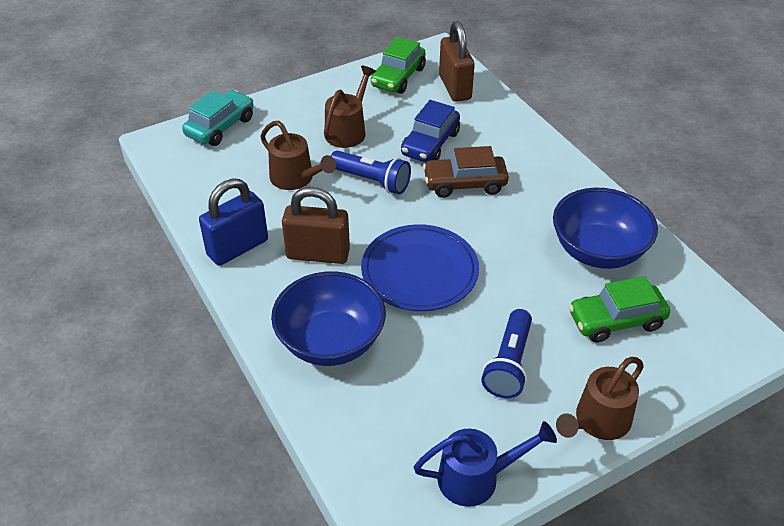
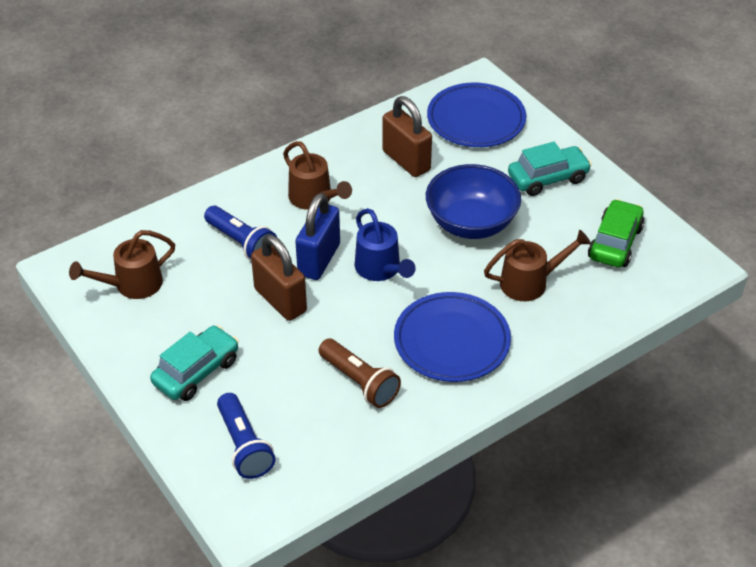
blue bowl: 2 -> 1
blue car: 1 -> 0
blue plate: 1 -> 2
brown car: 1 -> 0
brown flashlight: 0 -> 1
green car: 2 -> 1
turquoise car: 1 -> 2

-----

Problem to work on → With the line containing "blue car: 1 -> 0" as the first and the last line of the data as the final one, copy every line between them exactly, those two included.

Task solution →
blue car: 1 -> 0
blue plate: 1 -> 2
brown car: 1 -> 0
brown flashlight: 0 -> 1
green car: 2 -> 1
turquoise car: 1 -> 2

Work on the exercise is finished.